*** Data for review Section Begins ***

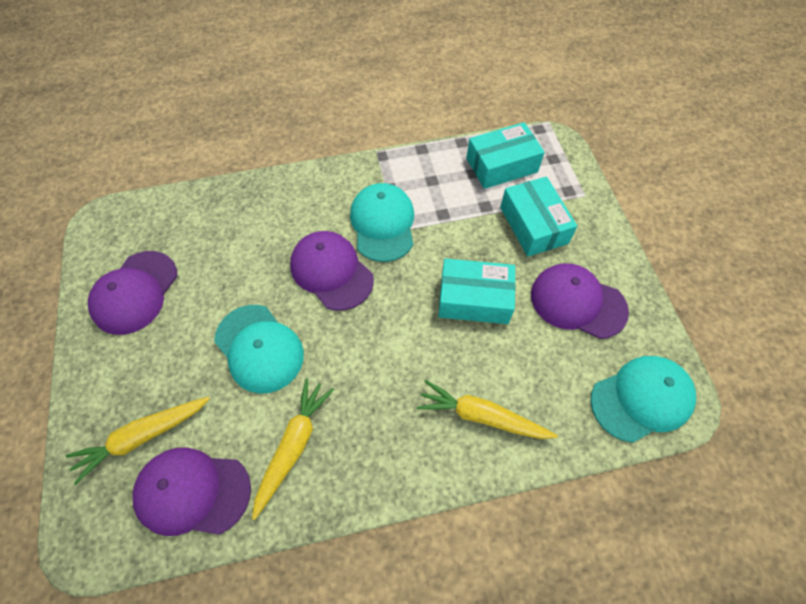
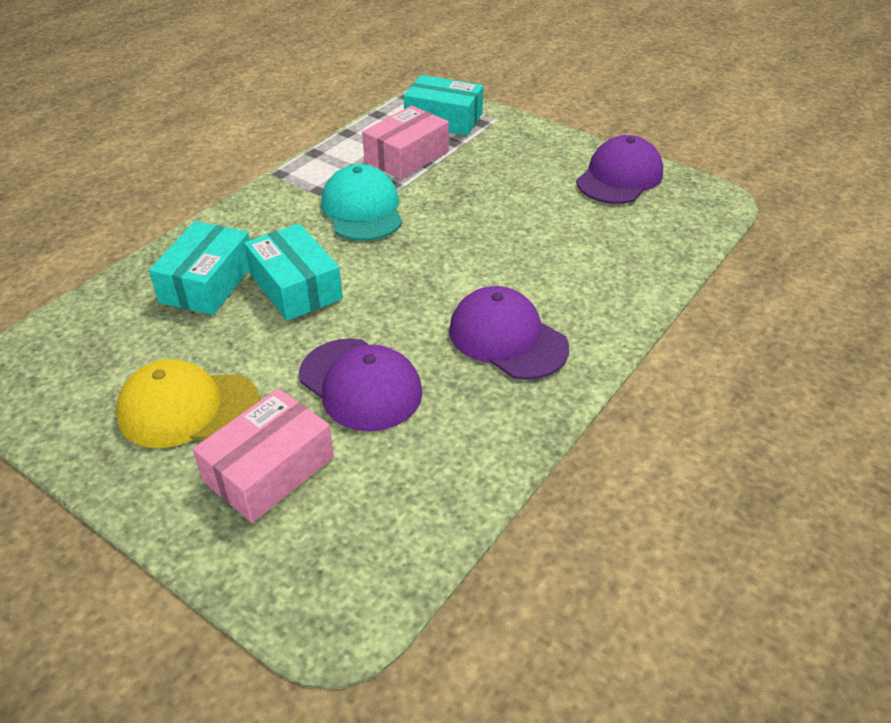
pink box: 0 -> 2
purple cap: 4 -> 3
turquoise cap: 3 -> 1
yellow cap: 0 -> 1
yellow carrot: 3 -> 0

*** Data for review Section Ends ***
*** Data for review Section Begins ***

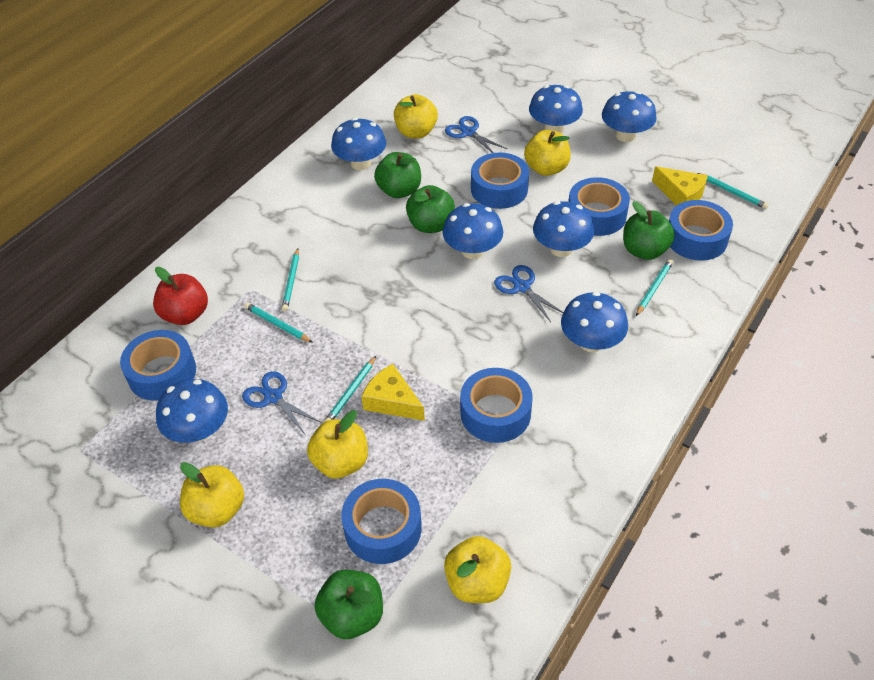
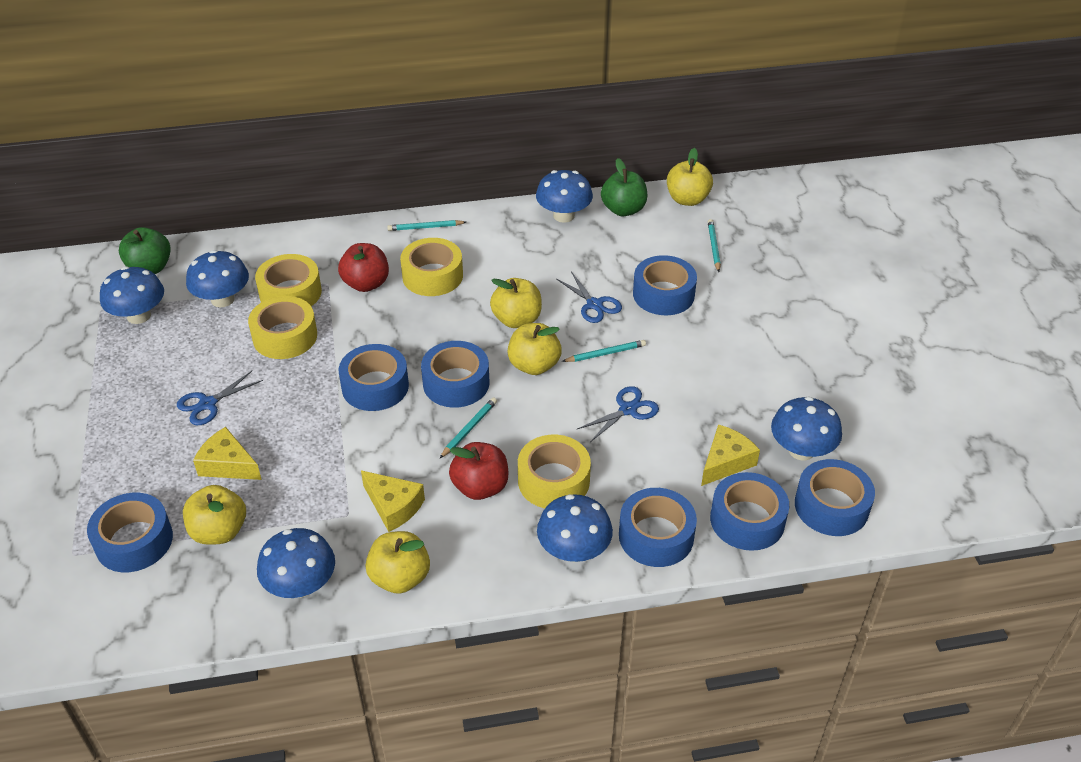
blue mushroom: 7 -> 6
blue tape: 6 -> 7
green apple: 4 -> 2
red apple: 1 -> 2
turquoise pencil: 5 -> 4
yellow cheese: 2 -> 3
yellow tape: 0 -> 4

*** Data for review Section Ends ***

### Problem statement
A complete answer lists each line of the data that holds the word "turquoise".

### Task response
turquoise cap: 3 -> 1
turquoise pencil: 5 -> 4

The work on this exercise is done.